Your answer must be the lines from the one containing "SONAR pin GND: GND -> 5V" through the last line of the records below, copied exactly, with the pictures left out.

┄┄┄┄┄┄┄┄┄┄┄┄┄┄┄┄┄┄┄┄

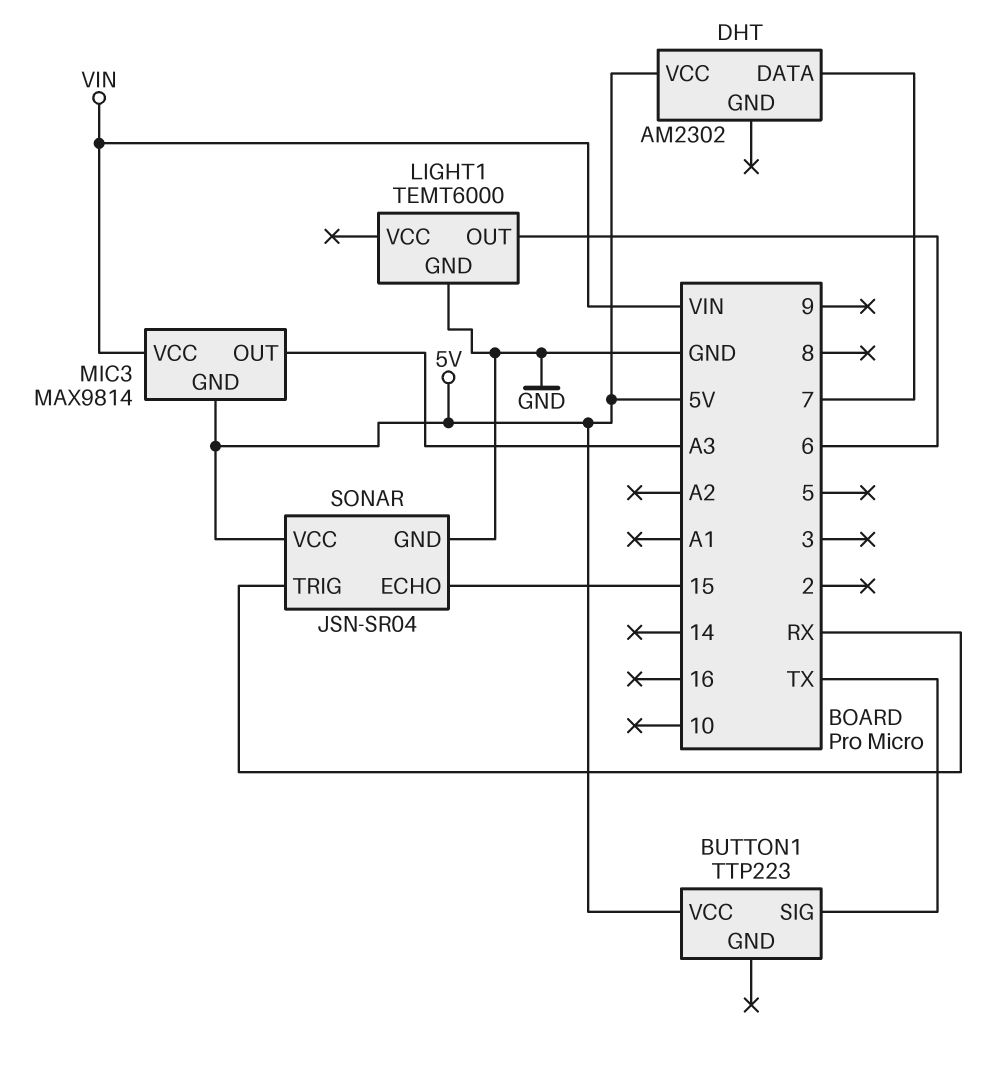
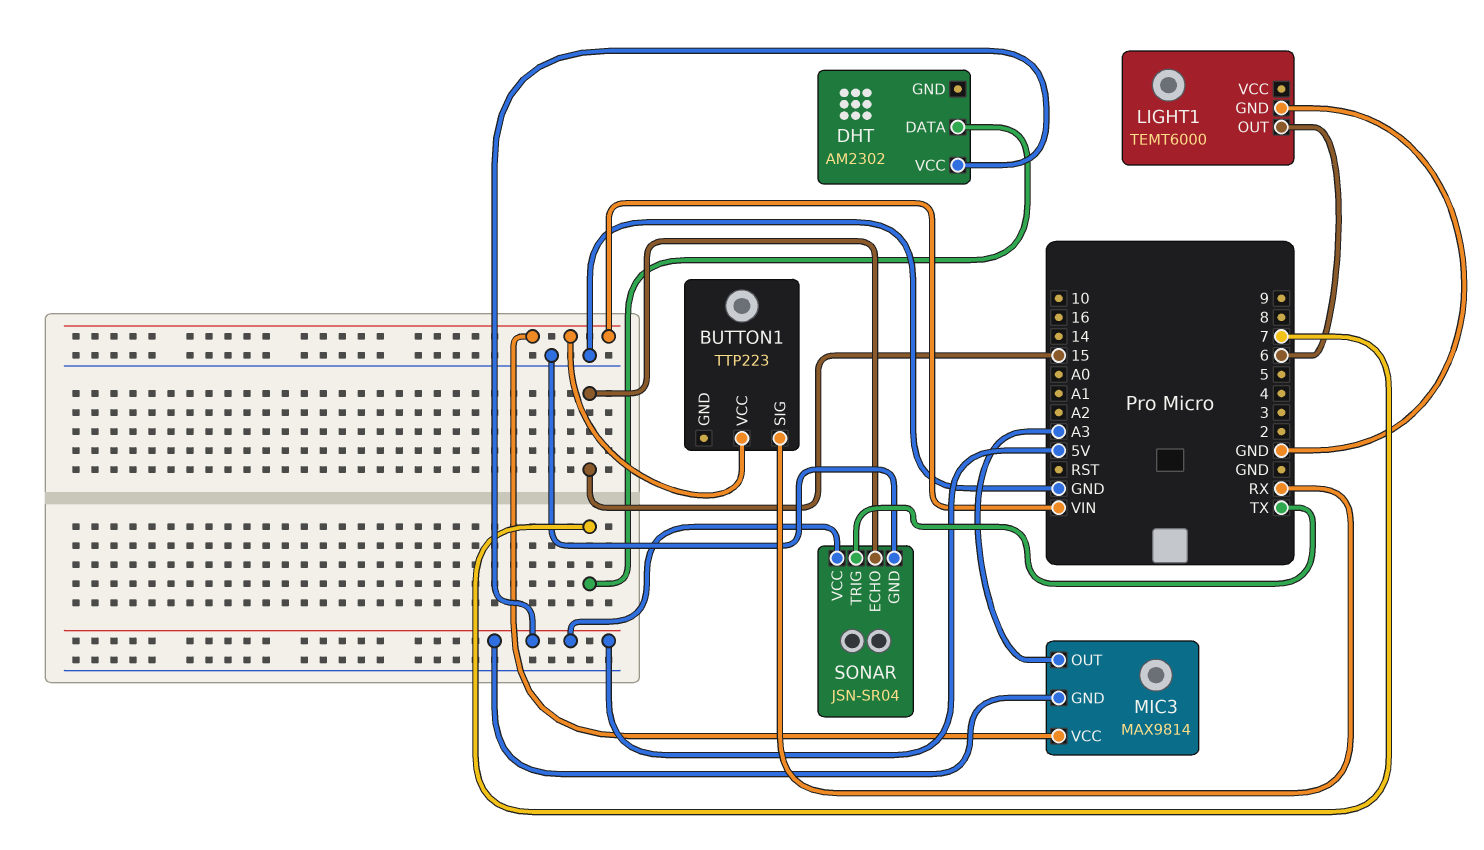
BUTTON1 pin SIG: TX -> RX
BUTTON1 pin VCC: 5V -> VIN
SONAR pin TRIG: RX -> TX

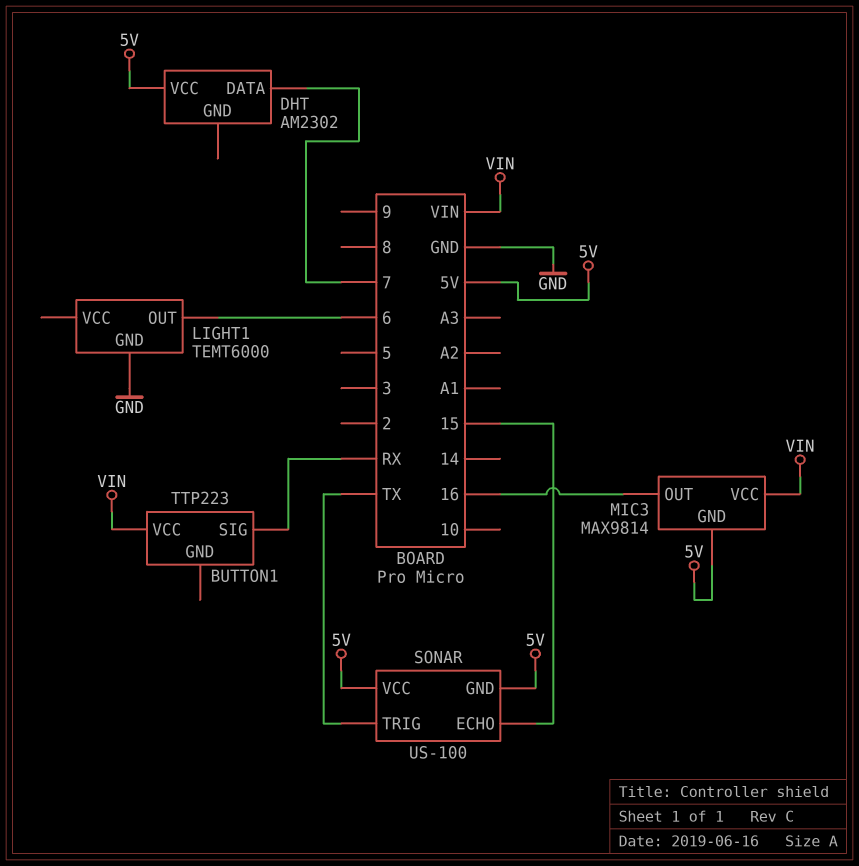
MIC3 pin OUT: A3 -> 16
SONAR: JSN-SR04 -> US-100
SONAR pin GND: GND -> 5V

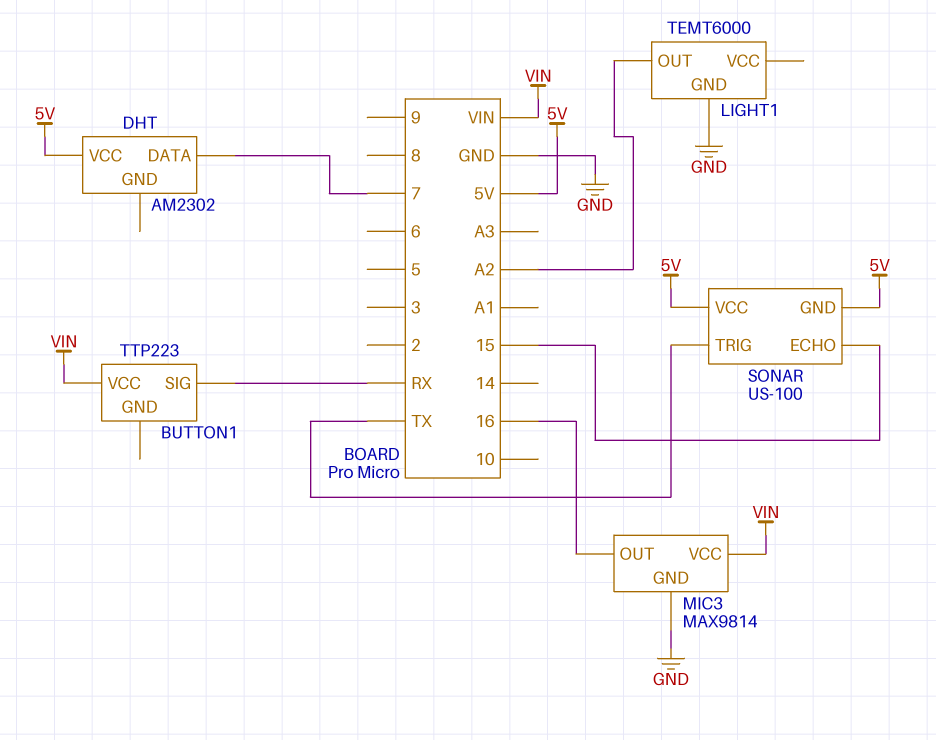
LIGHT1 pin OUT: 6 -> A2
MIC3 pin GND: 5V -> GND

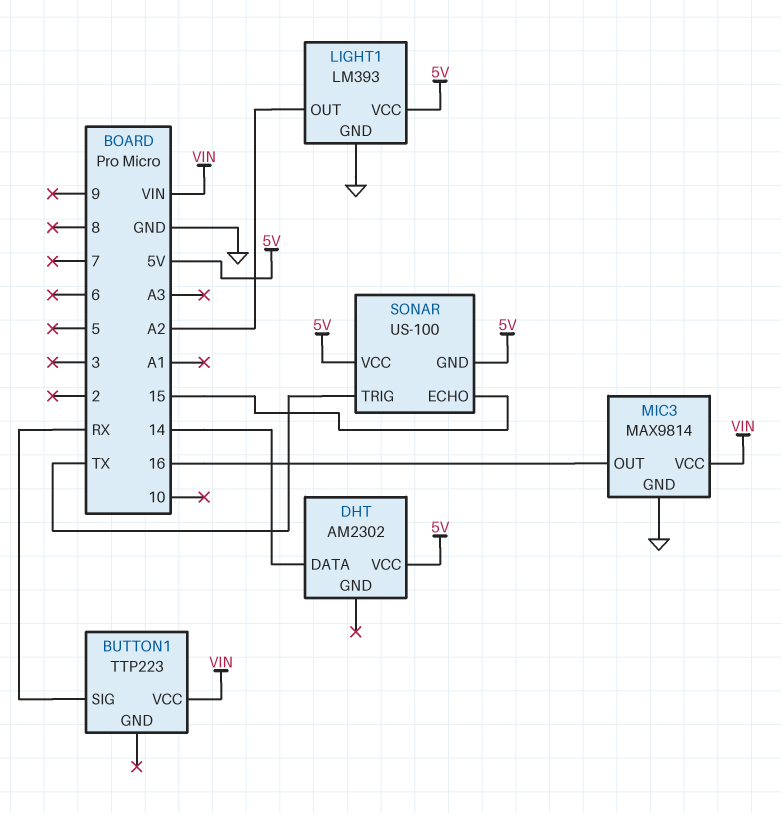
DHT pin DATA: 7 -> 14
LIGHT1: TEMT6000 -> LM393
LIGHT1 pin VCC: none -> 5V

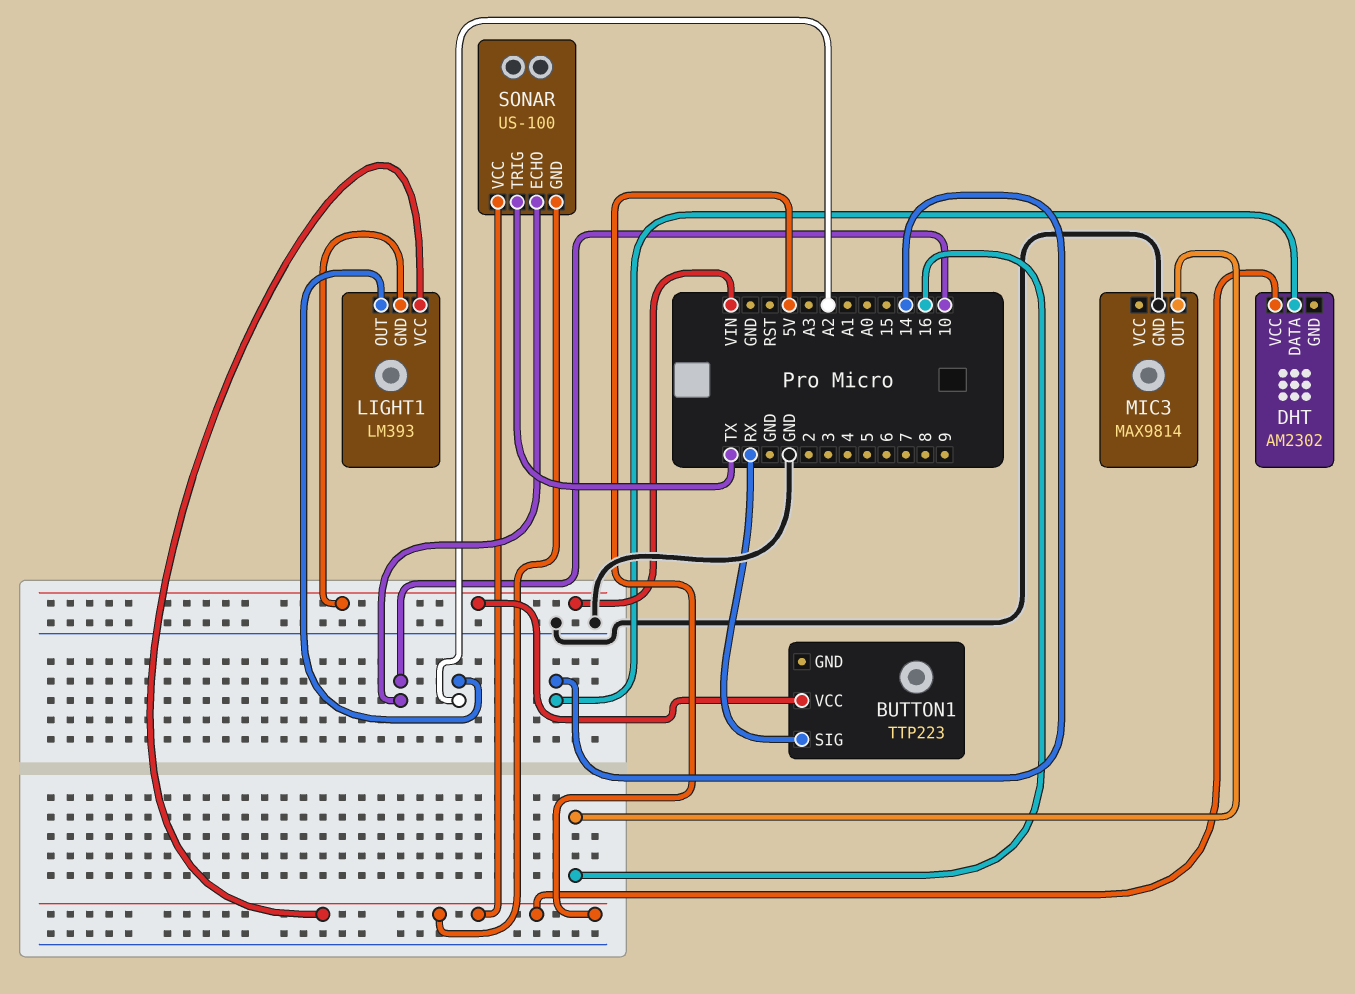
LIGHT1 pin GND: GND -> VIN
MIC3 pin VCC: VIN -> none
SONAR pin ECHO: 15 -> 10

┄┄┄┄┄┄┄┄┄┄┄┄┄┄┄┄┄┄┄┄

SOLVED PROBLEM.
SONAR pin GND: GND -> 5V

LIGHT1 pin OUT: 6 -> A2
MIC3 pin GND: 5V -> GND

DHT pin DATA: 7 -> 14
LIGHT1: TEMT6000 -> LM393
LIGHT1 pin VCC: none -> 5V

LIGHT1 pin GND: GND -> VIN
MIC3 pin VCC: VIN -> none
SONAR pin ECHO: 15 -> 10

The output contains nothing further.